▸ **WHAT THE TASK REQUIRES**
"change=gone; old=teal compact" appears in one line of the records below. Output that line and each one after it, exactly, through the last line.
---------- DATA FOR THIS EXERCISE
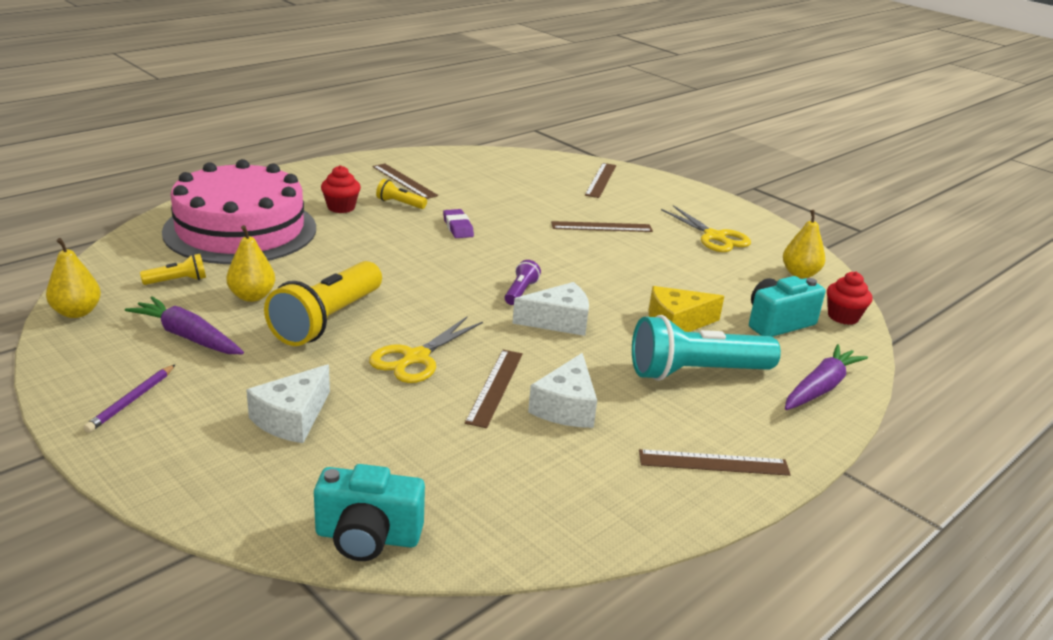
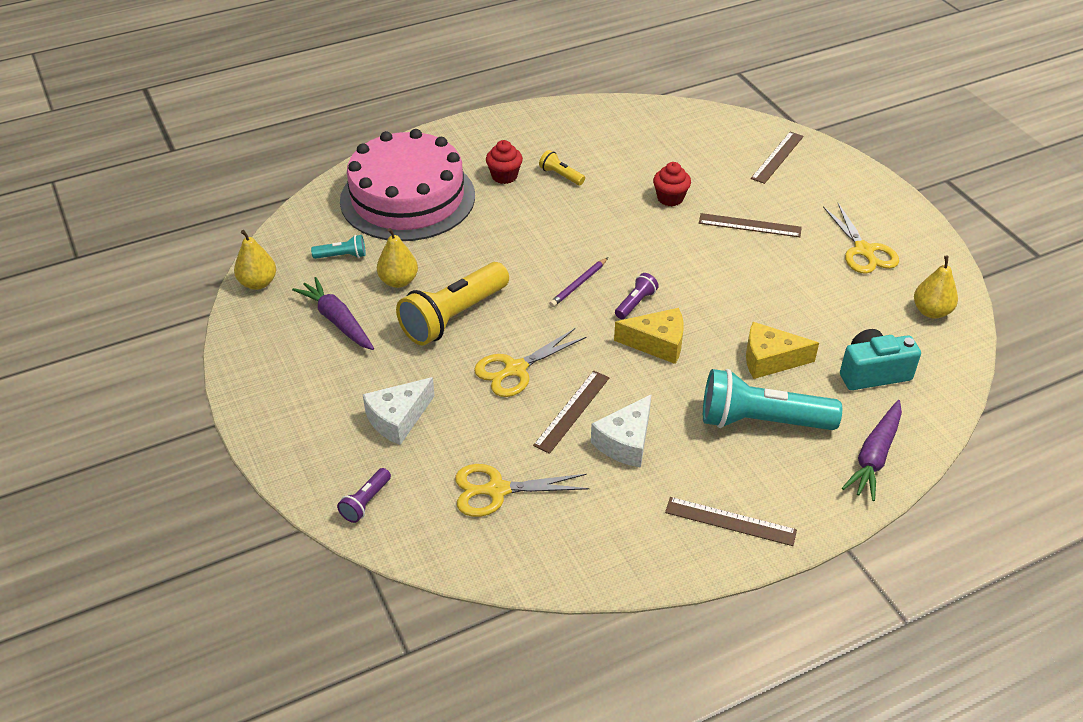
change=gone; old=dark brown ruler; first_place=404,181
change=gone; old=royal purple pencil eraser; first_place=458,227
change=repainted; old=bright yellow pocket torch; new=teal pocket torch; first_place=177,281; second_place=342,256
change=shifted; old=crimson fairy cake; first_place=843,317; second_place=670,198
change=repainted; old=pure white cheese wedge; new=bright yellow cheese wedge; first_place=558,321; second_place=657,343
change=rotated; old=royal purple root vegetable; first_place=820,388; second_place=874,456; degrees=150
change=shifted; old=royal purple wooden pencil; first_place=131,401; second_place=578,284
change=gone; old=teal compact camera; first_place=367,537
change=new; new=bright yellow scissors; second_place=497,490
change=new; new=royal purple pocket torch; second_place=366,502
--------------------
▸ **REPLY TO THE TASK**
change=gone; old=teal compact camera; first_place=367,537
change=new; new=bright yellow scissors; second_place=497,490
change=new; new=royal purple pocket torch; second_place=366,502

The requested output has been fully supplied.